• TASK BRIEF: Beginning with the first line, return the material verbatim and without pictures.

═════ DATA SHOWN

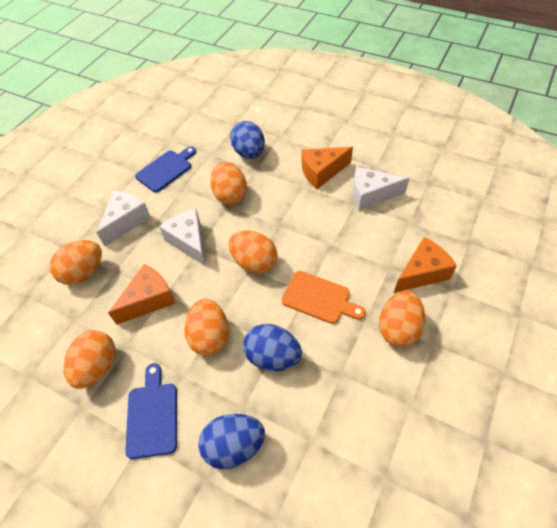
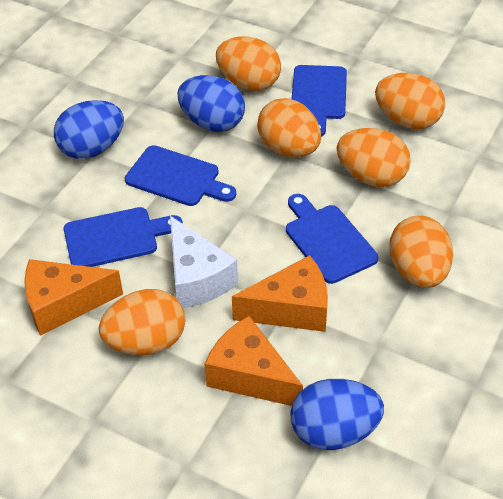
blue cutting board: 2 -> 4
orange cutting board: 1 -> 0
white cheese: 3 -> 1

══════════

• WRITTEN REPLY:
blue cutting board: 2 -> 4
orange cutting board: 1 -> 0
white cheese: 3 -> 1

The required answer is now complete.